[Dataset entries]

========================

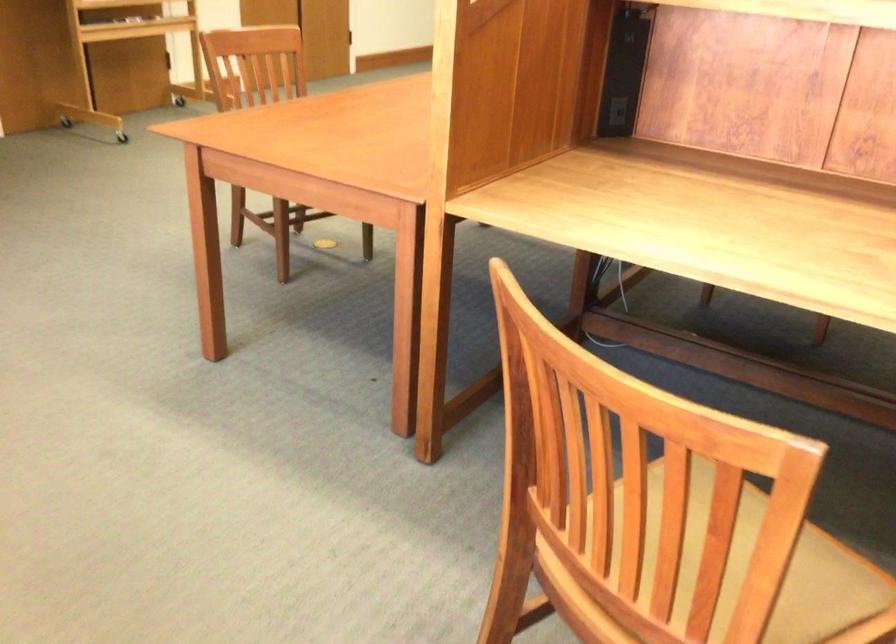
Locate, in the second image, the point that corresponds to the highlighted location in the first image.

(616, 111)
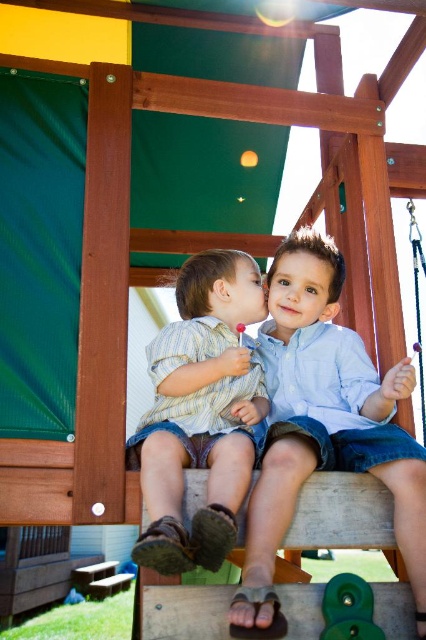
From the picture: You are a photographer standing at the base of the play structure. You want to take a photo of the light blue denim shorts at center. Which direction should you look to capture them in your shot?

The light blue denim shorts at center are located at point 0.667 on the x axis and 0.758 on the y axis, so you should look to the upper right direction to capture them in your shot.

You are a photographer taking a picture of the striped cotton shirt at center and the green rubber toy at lower center. Which object will appear larger in the photo?

The striped cotton shirt at center will appear larger in the photo because it is much taller than the green rubber toy at lower center.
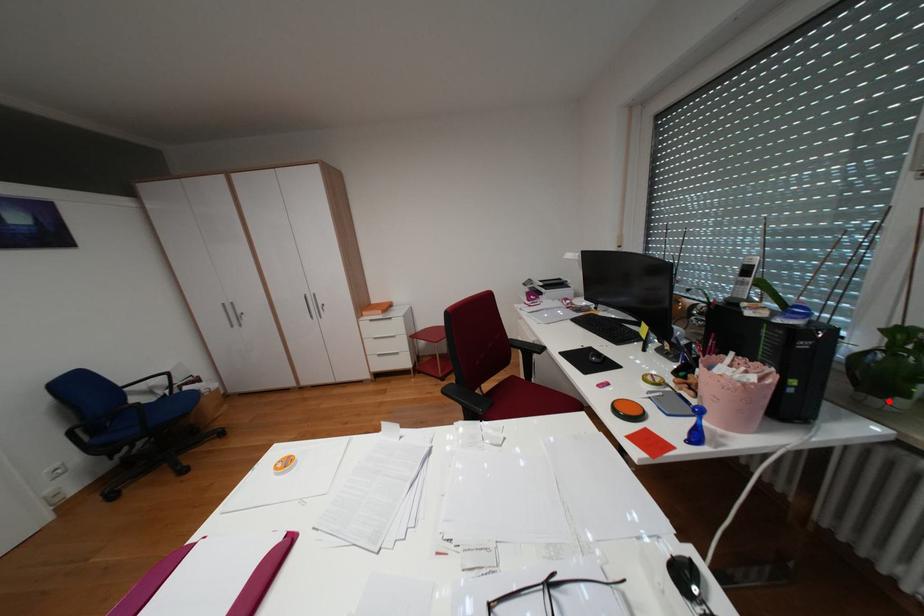
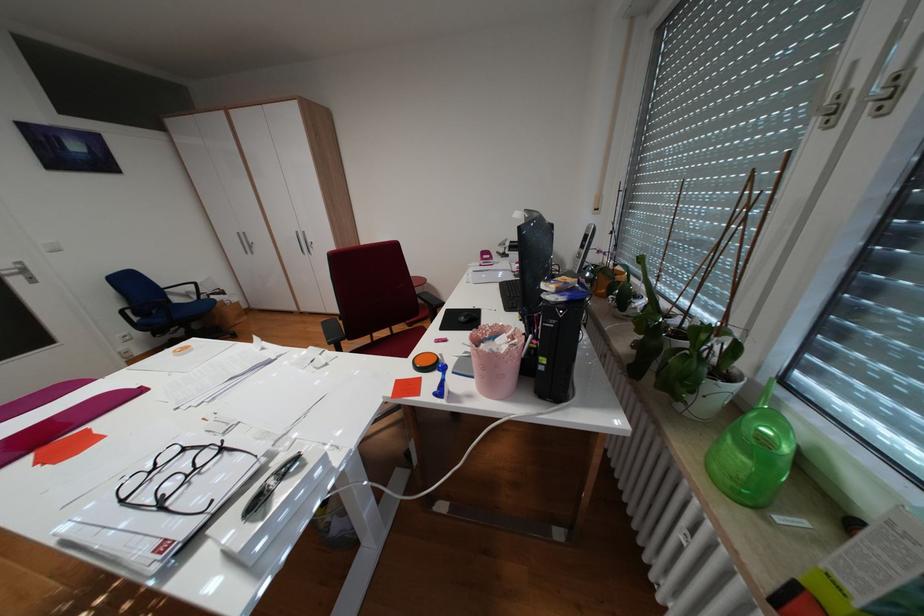
Question: I am providing you with two images of the same scene from different viewpoints. A red point is shown in image1. For the corresponding object point in image2, is it positioned nearer or farther from the camera?

Choices:
 (A) Nearer
 (B) Farther

Answer: (A)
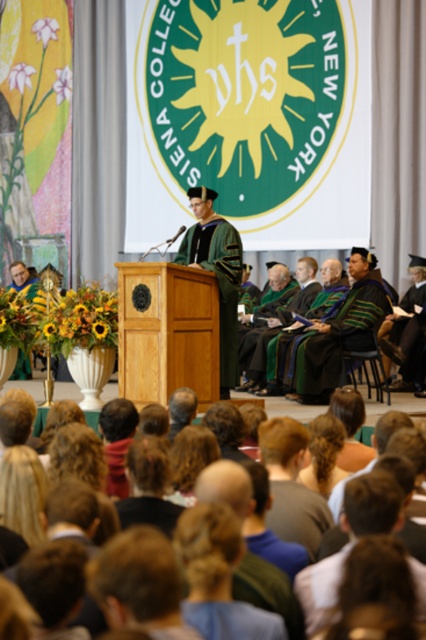
You are a photographer at the graduation ceremony. You want to capture a photo of the green velvet gown at center. Where should you position your camera to ensure the gown is centered in the frame?

Position the camera at point (216, 273) to center the green velvet gown at center in the frame.

Consider the image. You are a photographer at the graduation ceremony. You need to take a photo of both the green velvet gown at center and the green velvet robe at center. However, the robe is partially blocking the gown. Can you adjust your position to capture both clearly without moving any objects?

The green velvet gown at center is in front of the green velvet robe at center. To capture both clearly, move your camera position slightly so that you can see around the gown to include the robe in the background without obstruction.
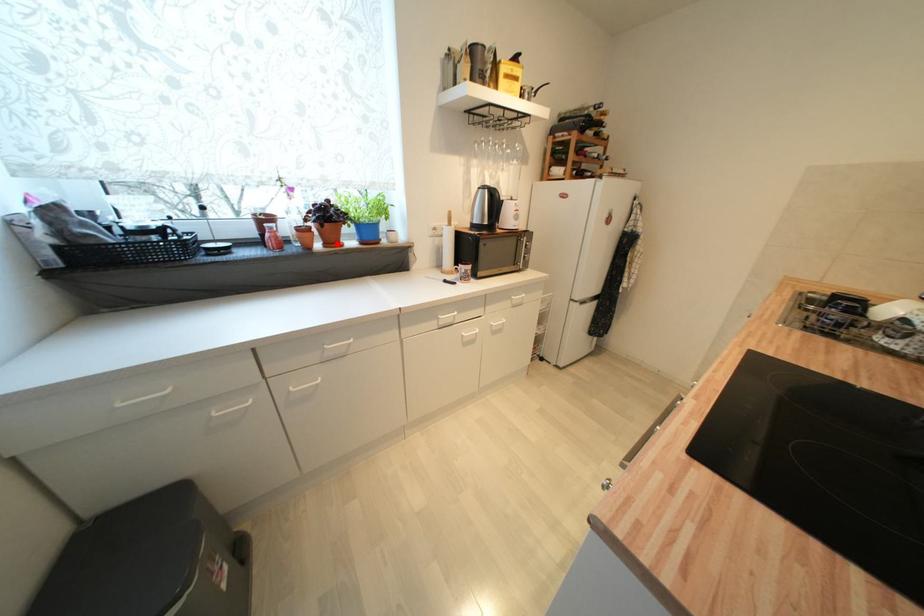
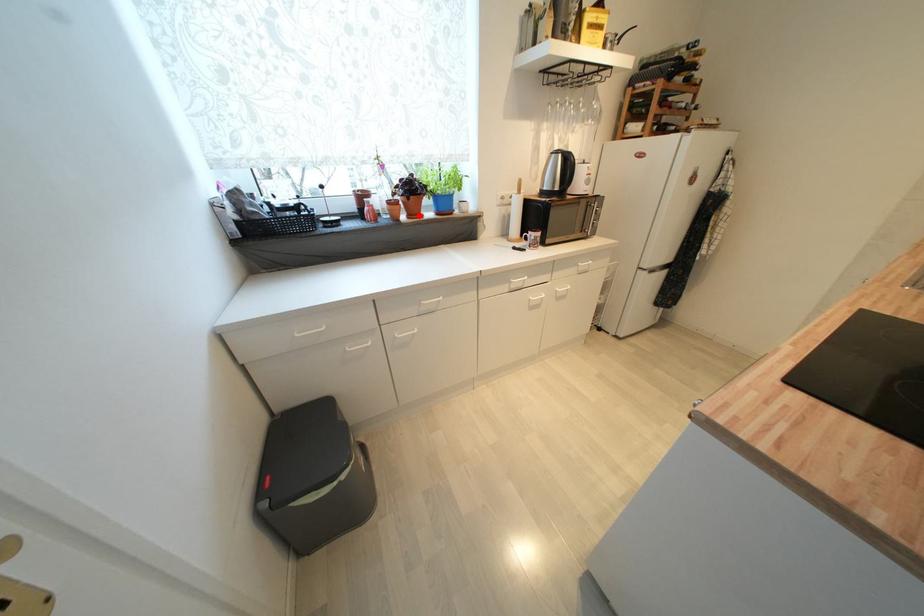
I am providing you with two images of the same scene from different viewpoints. A red point is marked on the first image and another point is marked on the second image. Is the red point in image1 aligned with the point shown in image2?

Yes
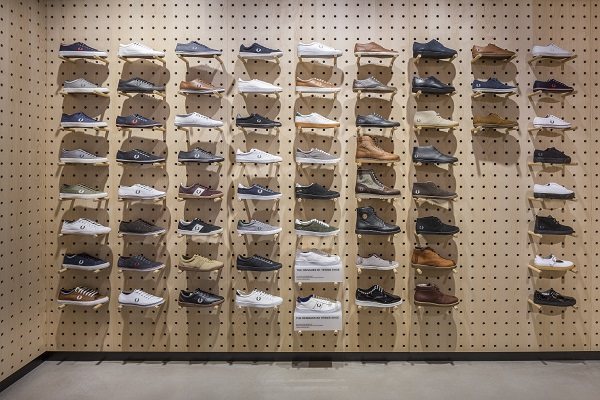
The width and height of the screenshot is (600, 400). I want to click on bottom row of shoes, so click(70, 301), click(142, 296), click(193, 300), click(253, 301), click(309, 312), click(372, 300), click(427, 299), click(546, 302).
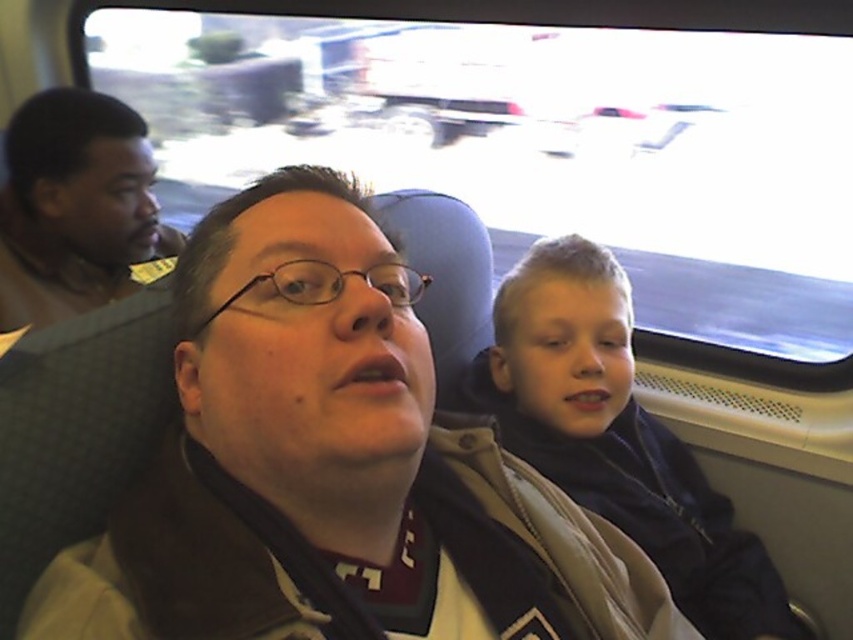
Which is more to the right, matte brown jacket at center or brown leather jacket at left?

Positioned to the right is matte brown jacket at center.

Which is above, matte brown jacket at center or brown leather jacket at left?

brown leather jacket at left is higher up.

The height and width of the screenshot is (640, 853). I want to click on matte brown jacket at center, so click(x=332, y=467).

This screenshot has height=640, width=853. I want to click on matte brown jacket at center, so click(332, 467).

Describe the element at coordinates (332, 467) in the screenshot. Image resolution: width=853 pixels, height=640 pixels. I see `matte brown jacket at center` at that location.

At what (x,y) coordinates should I click in order to perform the action: click on matte brown jacket at center. Please return your answer as a coordinate pair (x, y). This screenshot has width=853, height=640. Looking at the image, I should click on (332, 467).

Is point (490, 384) positioned behind point (142, 134)?

No, it is not.

Is point (498, 349) behind point (151, 253)?

No, it is in front of (151, 253).

At what (x,y) coordinates should I click in order to perform the action: click on dark blue jacket at center. Please return your answer as a coordinate pair (x, y). The image size is (853, 640). Looking at the image, I should click on (616, 436).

========================

◆ To do: Reproduce all of the material above word for word, leaving out the pictures.

◆ Completed task:
Locate, in the second image, the point that corresponds to the highlighted location in the first image.

(616, 111)
From the picture: You are a photographer standing at the base of the play structure. You want to take a photo of the light blue denim shorts at center. Which direction should you look to capture them in your shot?

The light blue denim shorts at center are located at point 0.667 on the x axis and 0.758 on the y axis, so you should look to the upper right direction to capture them in your shot.

You are a photographer taking a picture of the striped cotton shirt at center and the green rubber toy at lower center. Which object will appear larger in the photo?

The striped cotton shirt at center will appear larger in the photo because it is much taller than the green rubber toy at lower center.
Question: I am providing you with two images of the same scene from different viewpoints. A red point is shown in image1. For the corresponding object point in image2, is it positioned nearer or farther from the camera?

Choices:
 (A) Nearer
 (B) Farther

Answer: (A)
You are a photographer at the graduation ceremony. You want to capture a photo of the green velvet gown at center. Where should you position your camera to ensure the gown is centered in the frame?

Position the camera at point (216, 273) to center the green velvet gown at center in the frame.

Consider the image. You are a photographer at the graduation ceremony. You need to take a photo of both the green velvet gown at center and the green velvet robe at center. However, the robe is partially blocking the gown. Can you adjust your position to capture both clearly without moving any objects?

The green velvet gown at center is in front of the green velvet robe at center. To capture both clearly, move your camera position slightly so that you can see around the gown to include the robe in the background without obstruction.
I am providing you with two images of the same scene from different viewpoints. A red point is marked on the first image and another point is marked on the second image. Is the red point in image1 aligned with the point shown in image2?

Yes
The width and height of the screenshot is (600, 400). I want to click on bottom row of shoes, so click(70, 301), click(142, 296), click(193, 300), click(253, 301), click(309, 312), click(372, 300), click(427, 299), click(546, 302).
Which is more to the right, matte brown jacket at center or brown leather jacket at left?

Positioned to the right is matte brown jacket at center.

Which is above, matte brown jacket at center or brown leather jacket at left?

brown leather jacket at left is higher up.

The height and width of the screenshot is (640, 853). I want to click on matte brown jacket at center, so click(x=332, y=467).

This screenshot has height=640, width=853. I want to click on matte brown jacket at center, so click(332, 467).

Describe the element at coordinates (332, 467) in the screenshot. Image resolution: width=853 pixels, height=640 pixels. I see `matte brown jacket at center` at that location.

At what (x,y) coordinates should I click in order to perform the action: click on matte brown jacket at center. Please return your answer as a coordinate pair (x, y). This screenshot has width=853, height=640. Looking at the image, I should click on (332, 467).

Is point (490, 384) positioned behind point (142, 134)?

No, it is not.

Is point (498, 349) behind point (151, 253)?

No, it is in front of (151, 253).

At what (x,y) coordinates should I click in order to perform the action: click on dark blue jacket at center. Please return your answer as a coordinate pair (x, y). The image size is (853, 640). Looking at the image, I should click on (616, 436).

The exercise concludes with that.